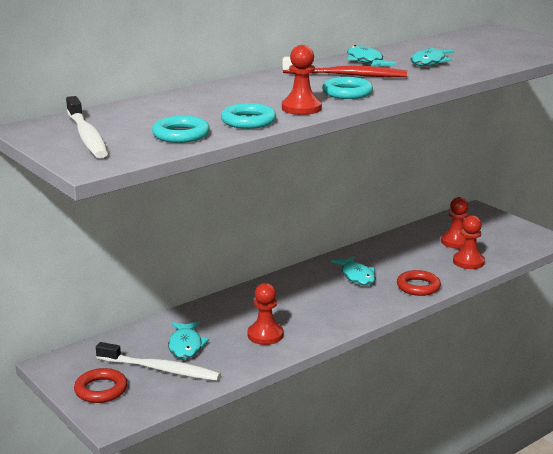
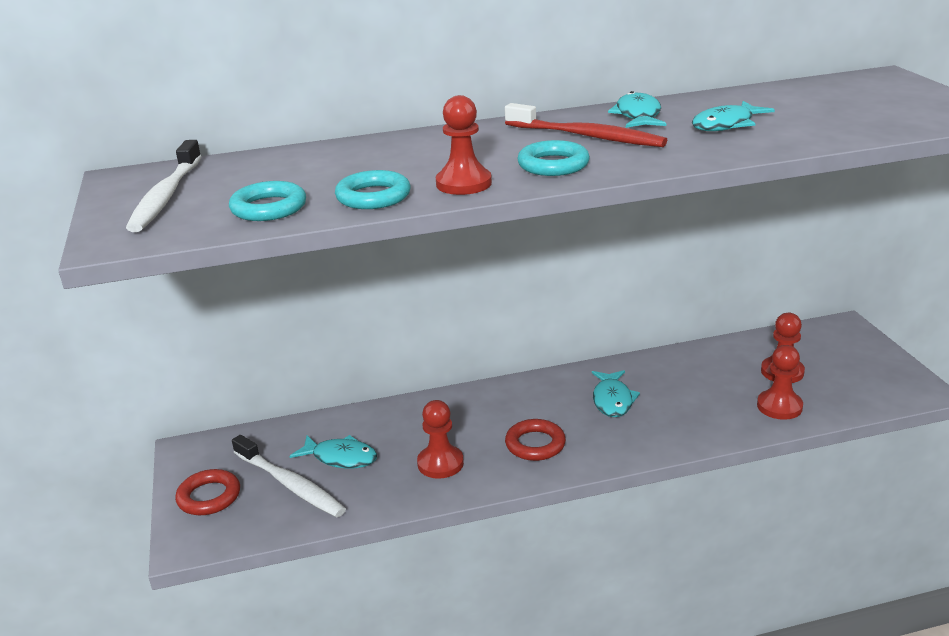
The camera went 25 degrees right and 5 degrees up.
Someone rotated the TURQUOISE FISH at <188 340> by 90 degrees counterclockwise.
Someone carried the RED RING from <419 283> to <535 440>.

▶ **Task directions**
All of the data, minus its pictures, should be repeated exactly.

▶ **Result of this task**
The camera went 25 degrees right and 5 degrees up.
Someone rotated the TURQUOISE FISH at <188 340> by 90 degrees counterclockwise.
Someone carried the RED RING from <419 283> to <535 440>.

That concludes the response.